(Data shown begins)

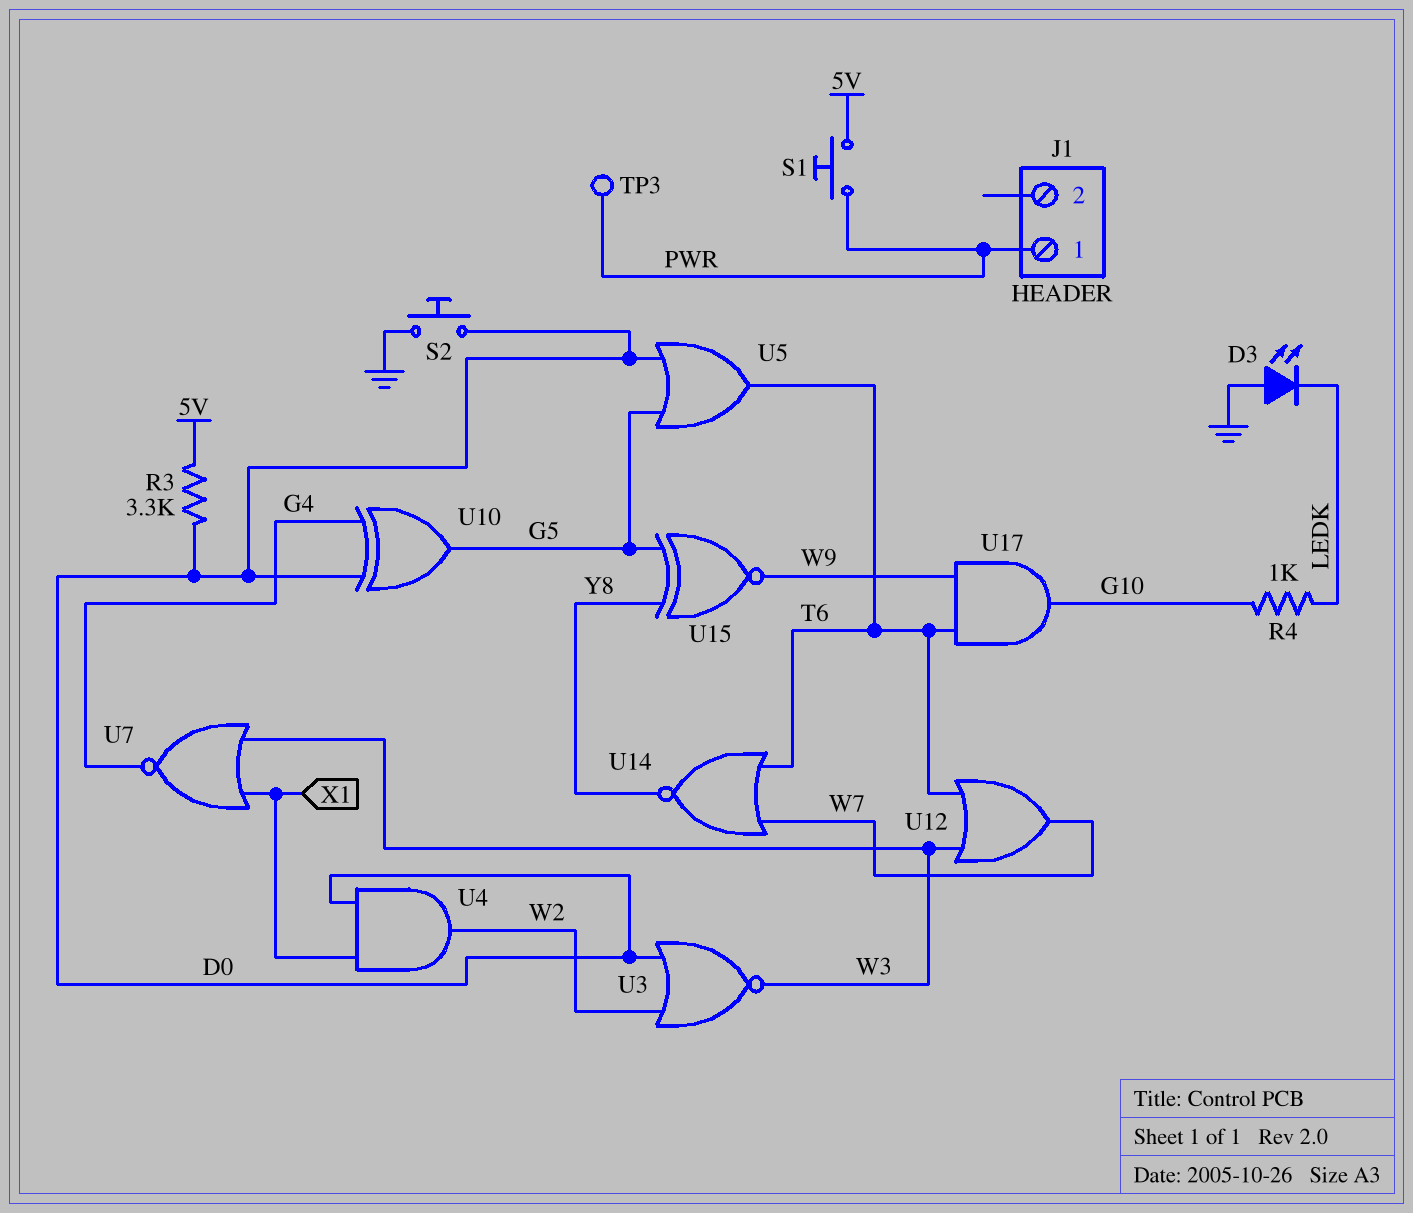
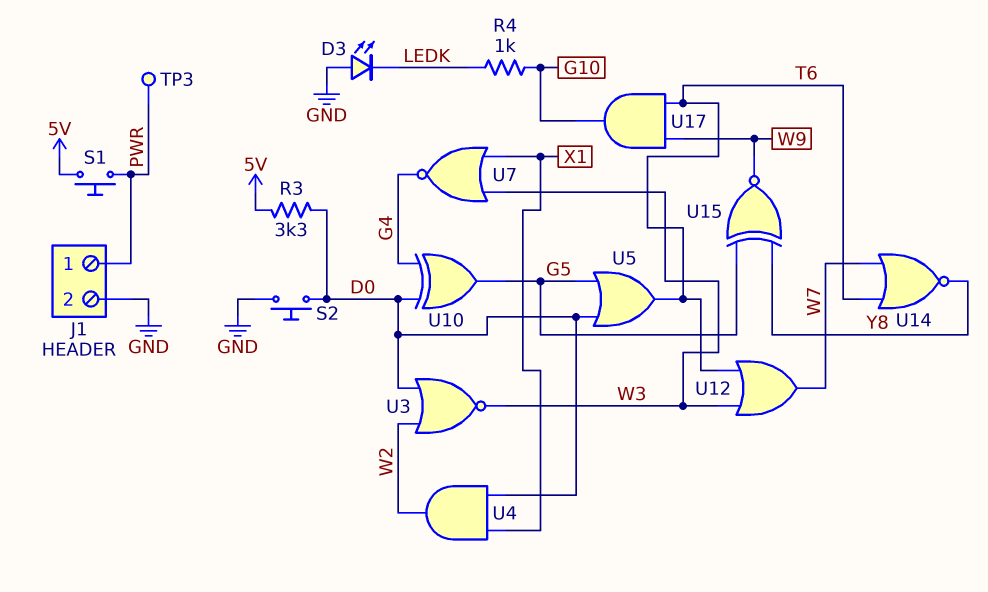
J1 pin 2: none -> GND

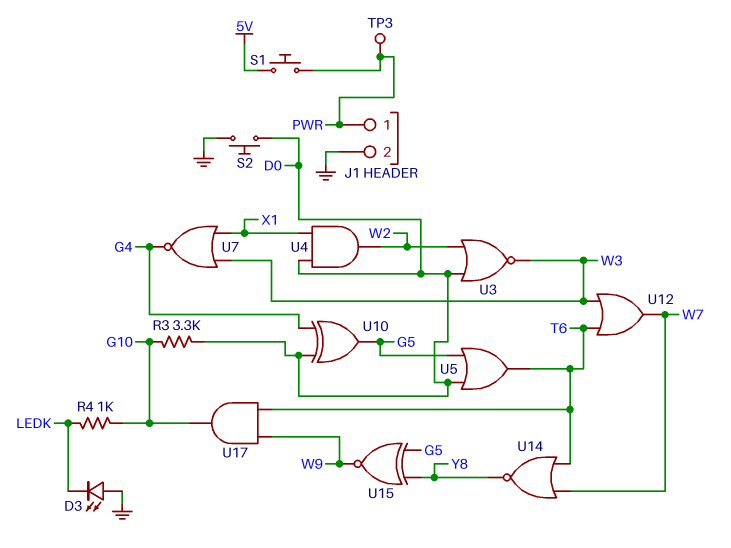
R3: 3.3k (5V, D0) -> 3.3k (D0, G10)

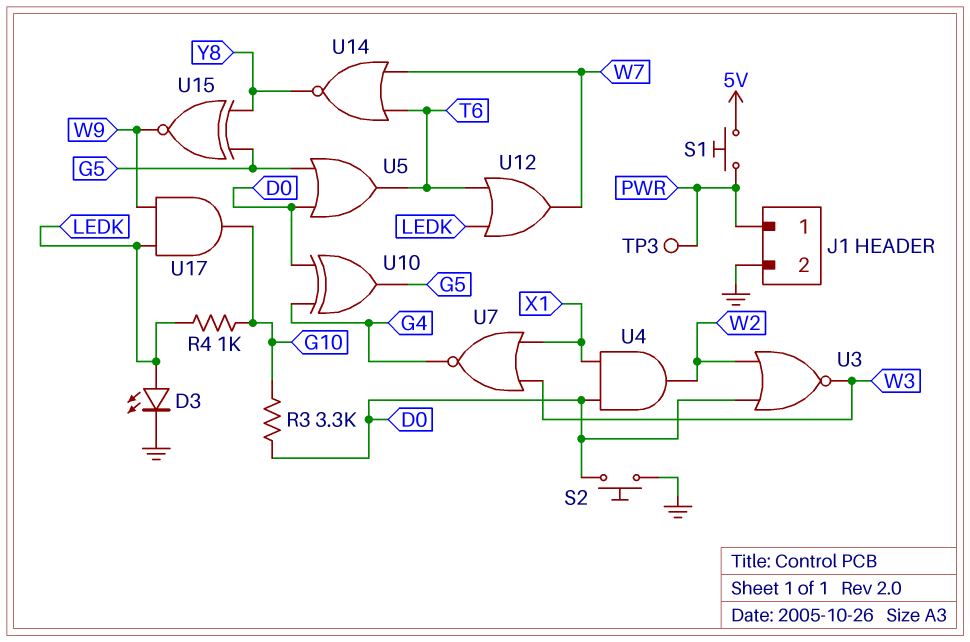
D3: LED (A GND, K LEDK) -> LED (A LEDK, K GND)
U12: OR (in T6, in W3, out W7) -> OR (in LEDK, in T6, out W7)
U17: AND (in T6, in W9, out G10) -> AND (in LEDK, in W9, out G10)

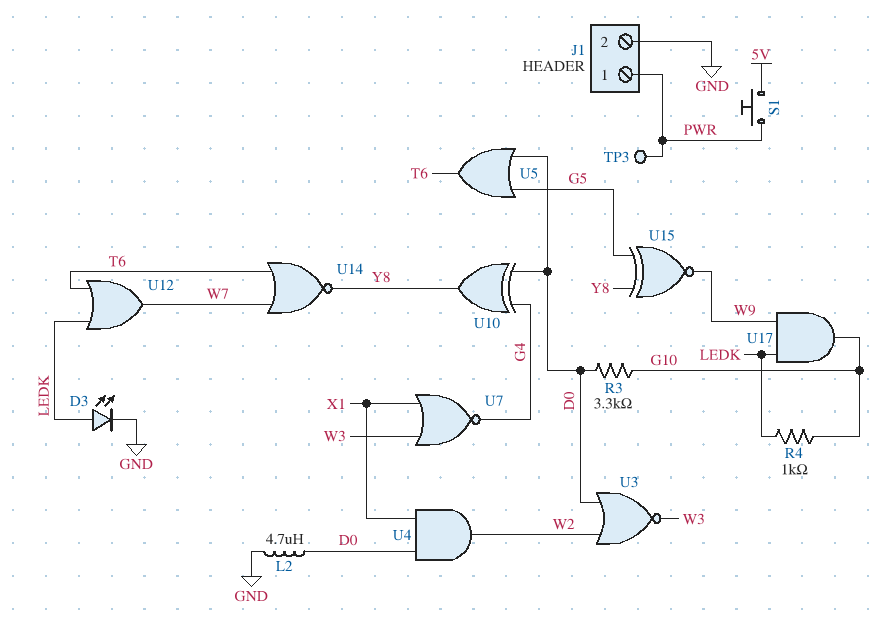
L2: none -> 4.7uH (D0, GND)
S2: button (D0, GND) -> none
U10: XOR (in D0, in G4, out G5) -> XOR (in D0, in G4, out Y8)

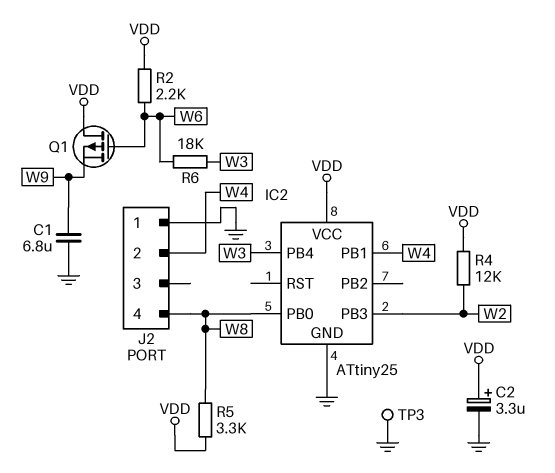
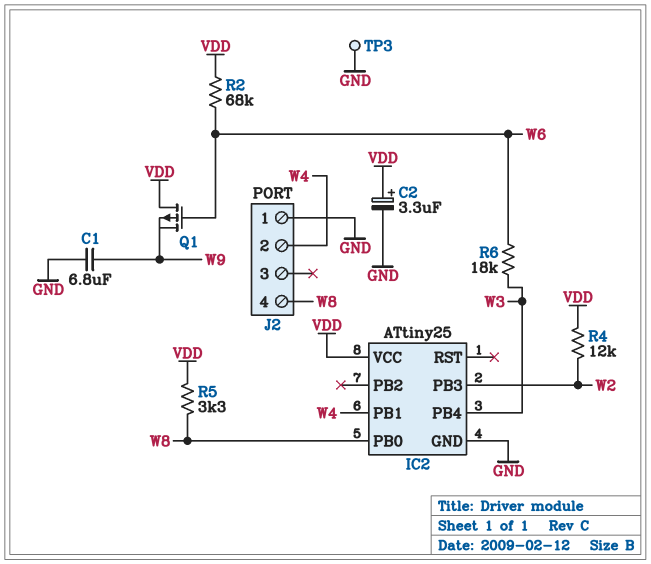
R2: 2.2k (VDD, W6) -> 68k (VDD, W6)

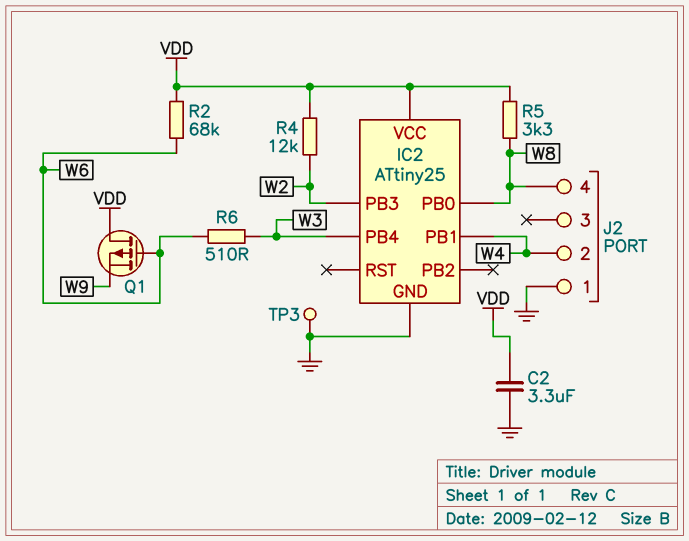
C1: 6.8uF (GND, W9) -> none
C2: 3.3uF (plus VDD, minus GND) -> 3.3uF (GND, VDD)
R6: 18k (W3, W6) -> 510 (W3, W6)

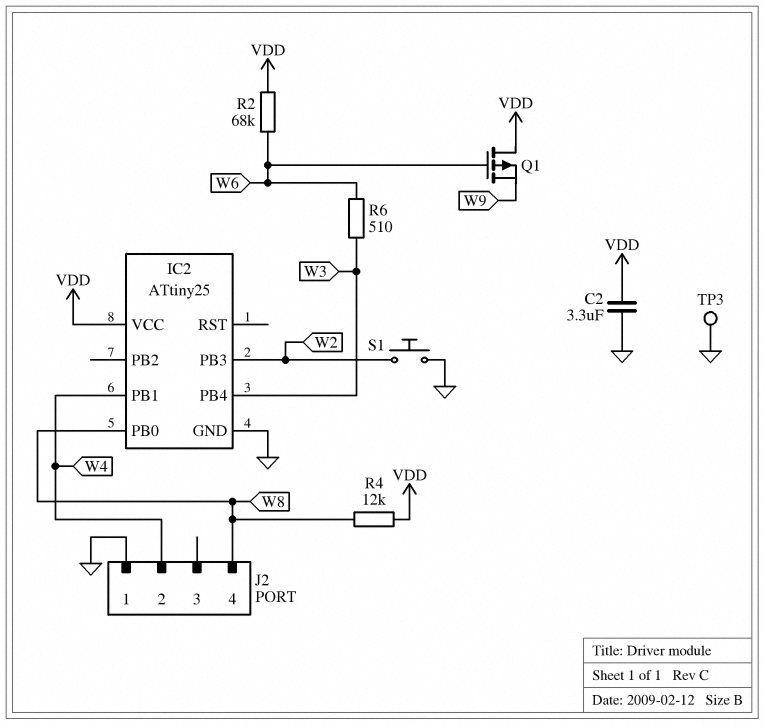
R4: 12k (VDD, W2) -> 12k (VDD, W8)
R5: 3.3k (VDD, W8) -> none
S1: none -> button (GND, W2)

(Data shown ends)

Work order: Every line that contains the string "button" should be copied from the entries.

Solved problem:
S2: button (D0, GND) -> none
S1: none -> button (GND, W2)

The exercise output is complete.